* [Try it]:
Only the count is expected: the number of lines below that contain "brown".

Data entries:

+ + + + +

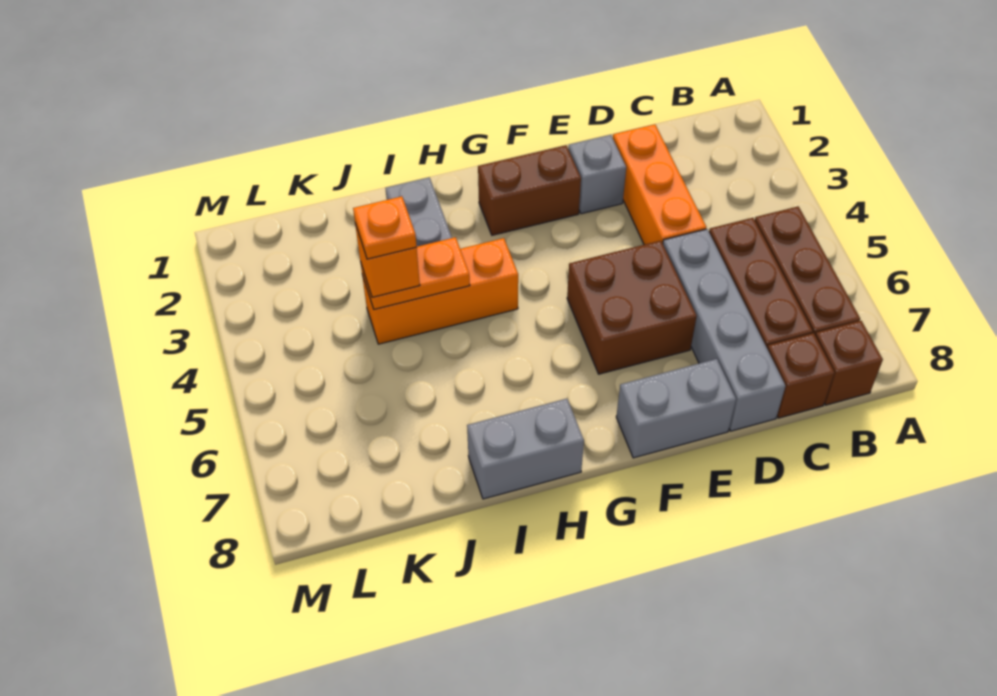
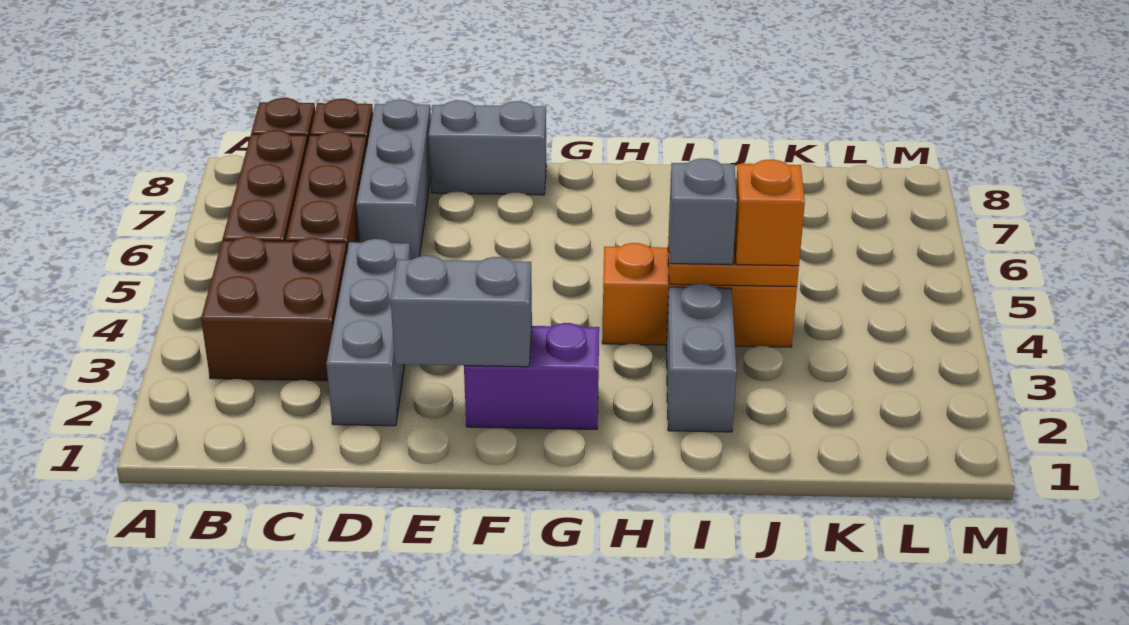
orange brick D2:D4 level 1 -> grey brick D2:D4 level 1
grey brick D5:D8 level 1 -> grey brick D6:D8 level 1
grey brick E2 level 1 -> grey brick I4 level 3
brown brick E5:F6 level 1 -> brown brick B3:C4 level 1
brown brick F2:G2 level 1 -> purple brick F2:G2 level 1
grey brick H8:I8 level 1 -> grey brick E2:F2 level 2
orange plate J4 level 4 -> none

+ + + + +

* [Solved problem]:
2